Excerpts from a dataset:

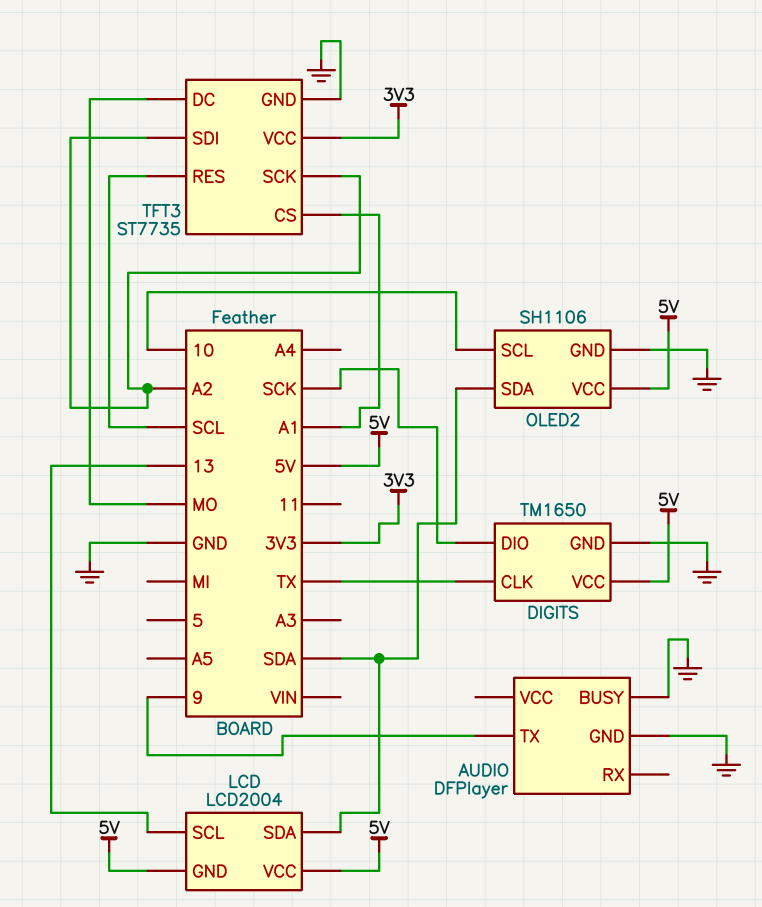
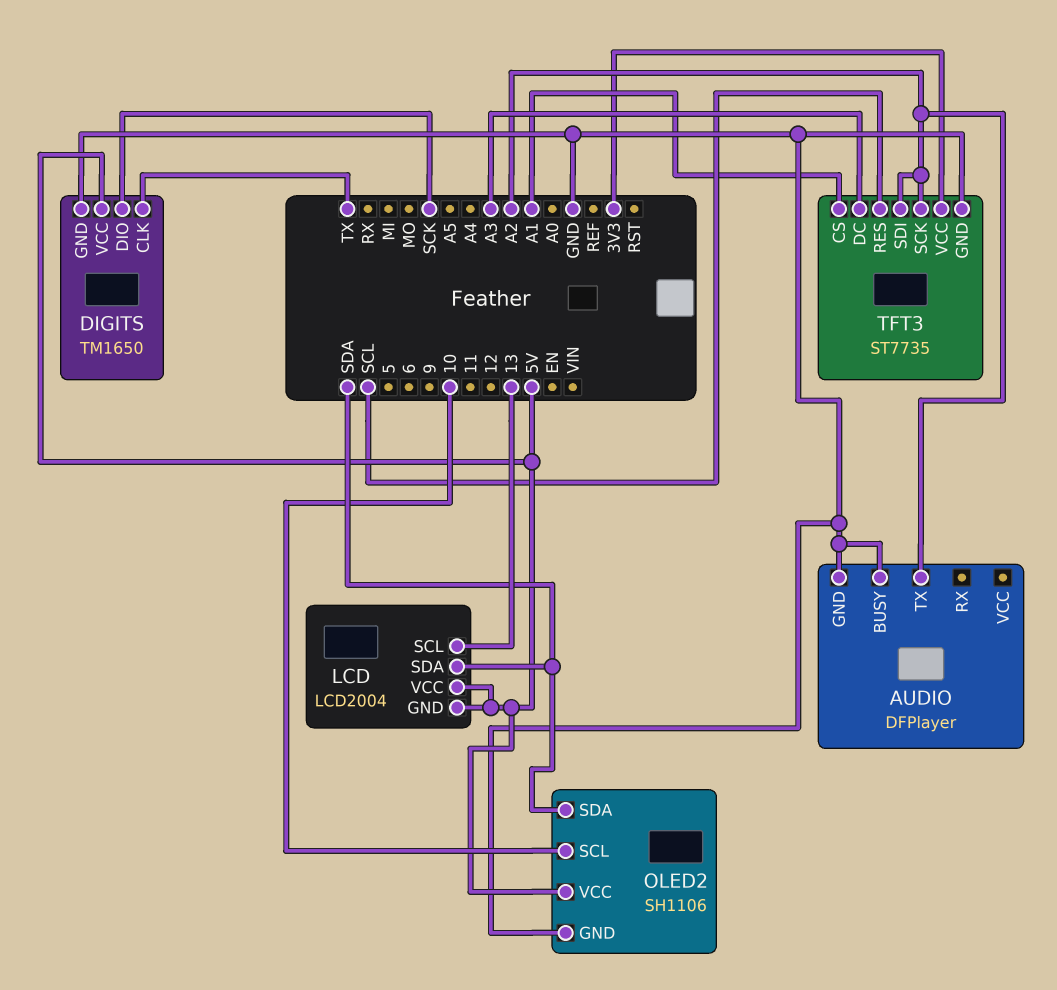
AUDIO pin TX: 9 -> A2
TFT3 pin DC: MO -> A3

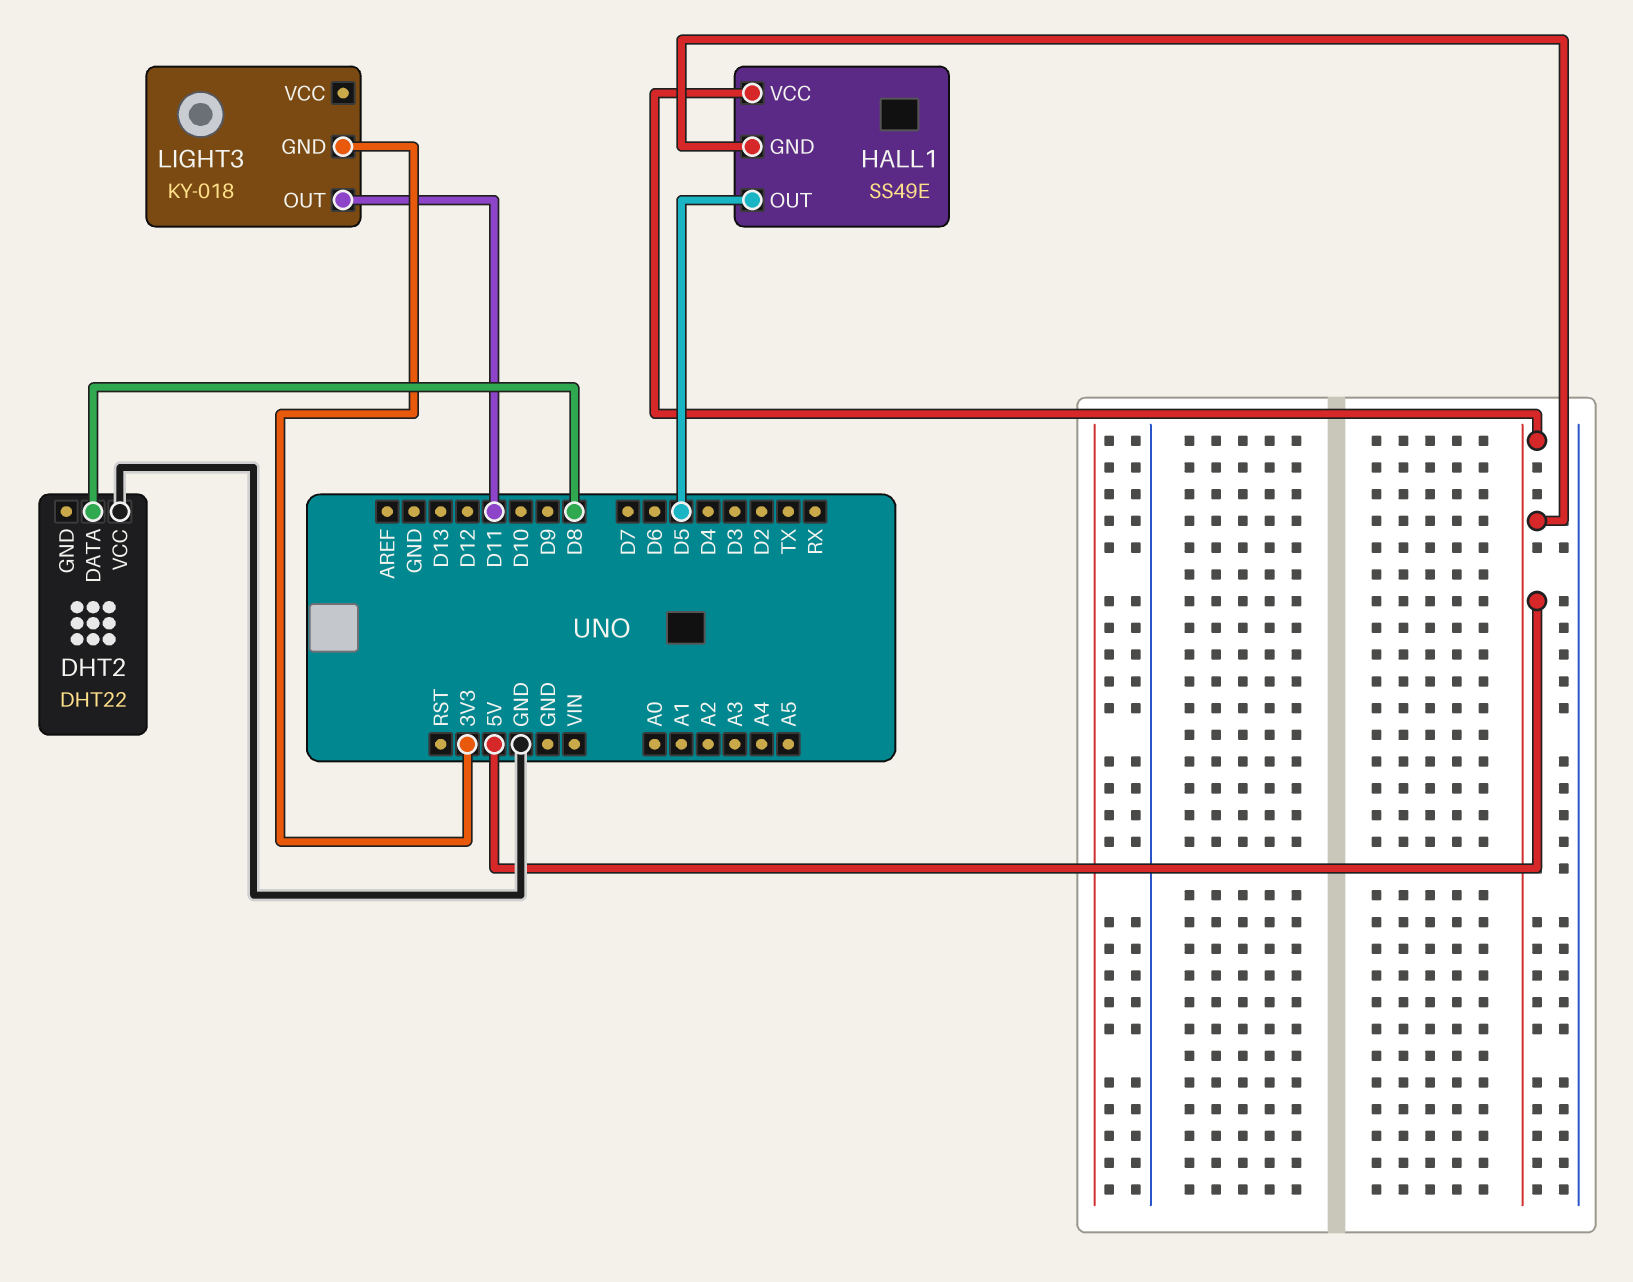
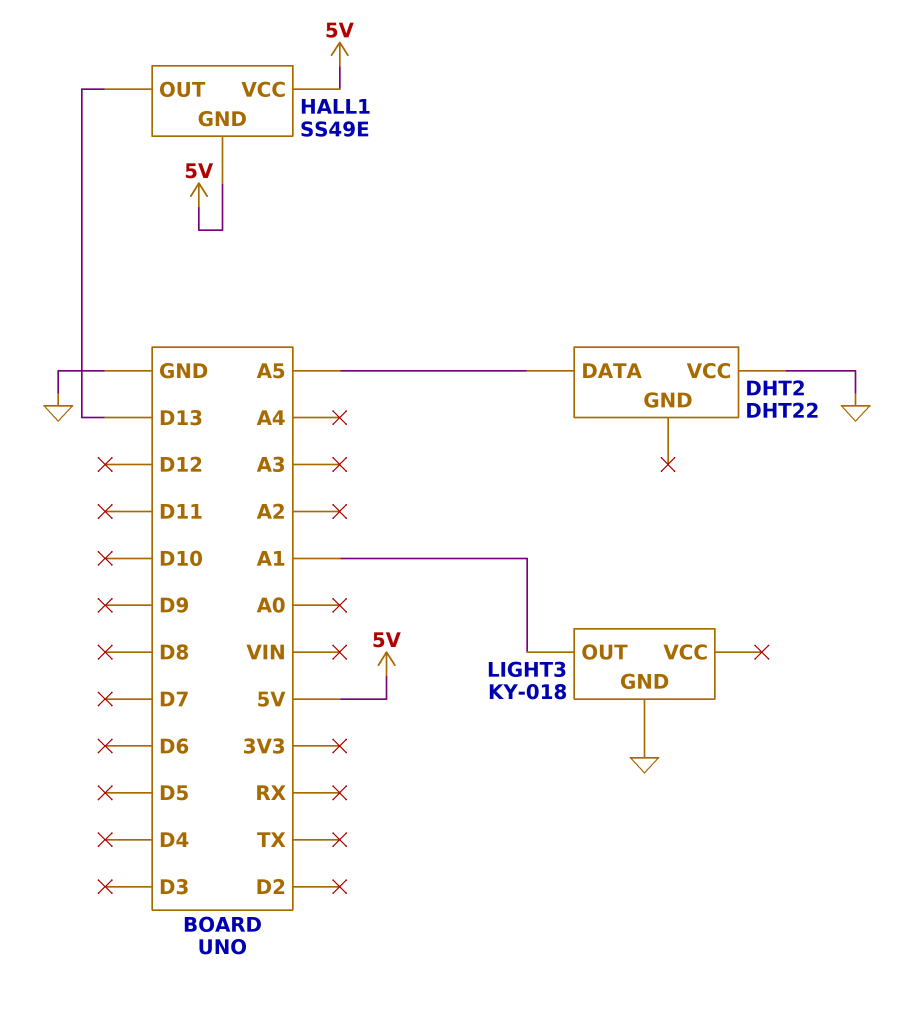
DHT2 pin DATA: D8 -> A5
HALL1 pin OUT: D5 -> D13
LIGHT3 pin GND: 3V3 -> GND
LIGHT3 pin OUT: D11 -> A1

▶ **Assignment**: Extract, verbatim and alone, the lines from the line that contains "TFT3 pin DC: MO -> A3" to the last line of the records, inclusive; drop any picture.

▶ **Answer for the task**:
TFT3 pin DC: MO -> A3

DHT2 pin DATA: D8 -> A5
HALL1 pin OUT: D5 -> D13
LIGHT3 pin GND: 3V3 -> GND
LIGHT3 pin OUT: D11 -> A1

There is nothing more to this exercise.